> What you should do: Only the lines holding "RESET" are wanted; find them in the listing and return each one.
::::
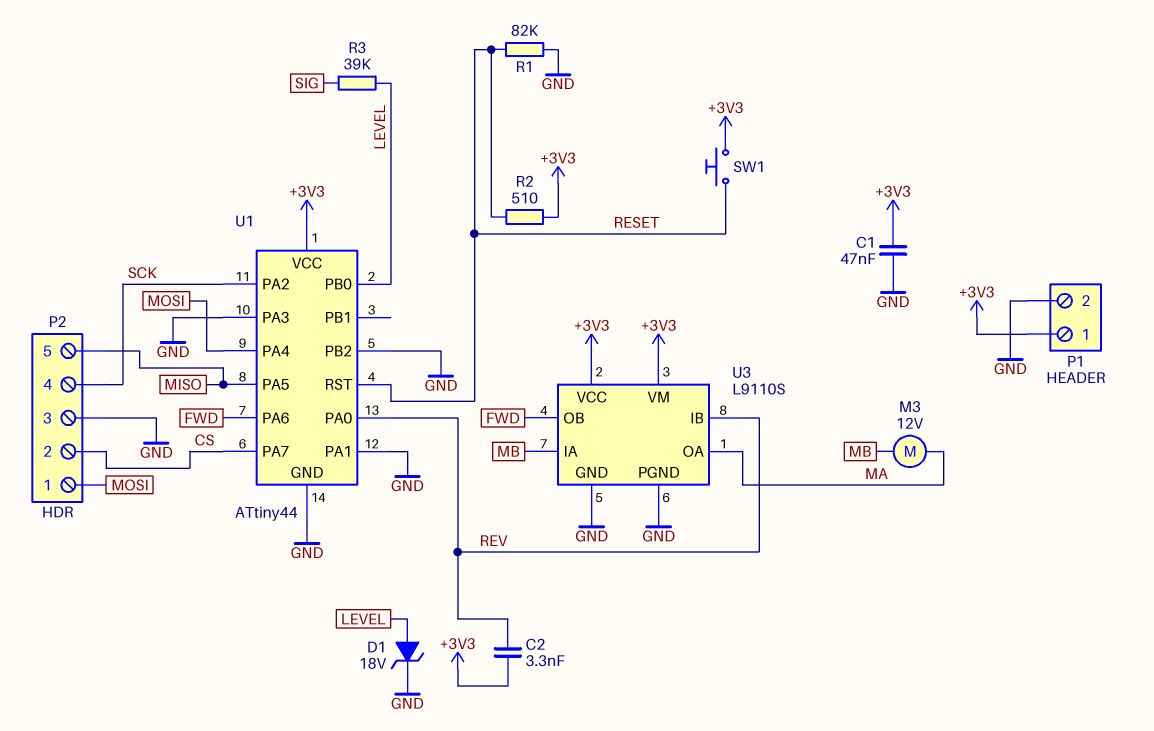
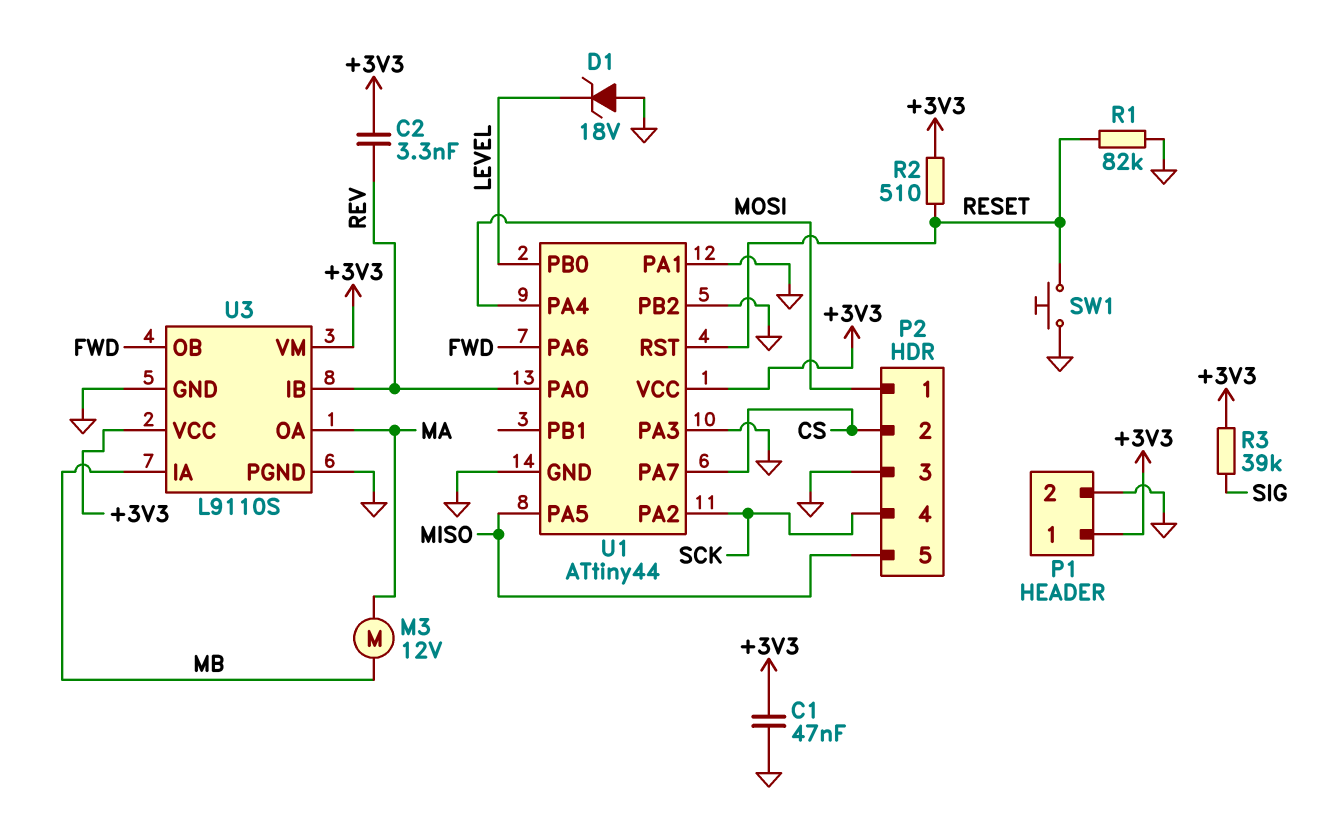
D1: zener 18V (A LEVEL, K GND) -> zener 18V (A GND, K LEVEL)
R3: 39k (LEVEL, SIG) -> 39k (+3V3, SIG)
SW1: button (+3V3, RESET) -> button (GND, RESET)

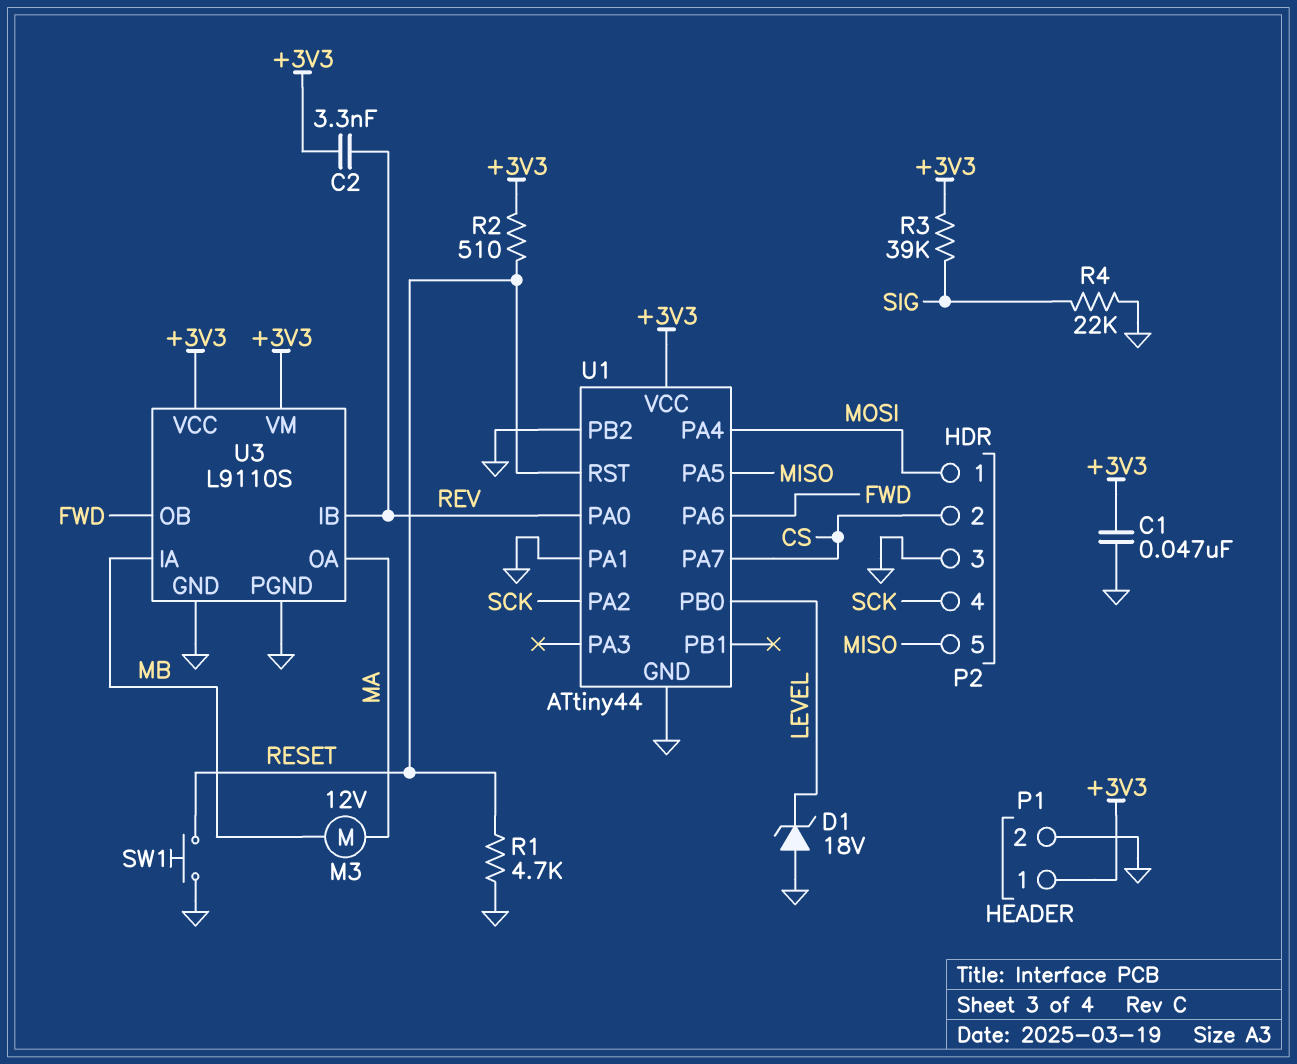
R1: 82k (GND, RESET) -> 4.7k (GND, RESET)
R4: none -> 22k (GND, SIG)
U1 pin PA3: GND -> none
::::
> Solved problem:
SW1: button (+3V3, RESET) -> button (GND, RESET)
R1: 82k (GND, RESET) -> 4.7k (GND, RESET)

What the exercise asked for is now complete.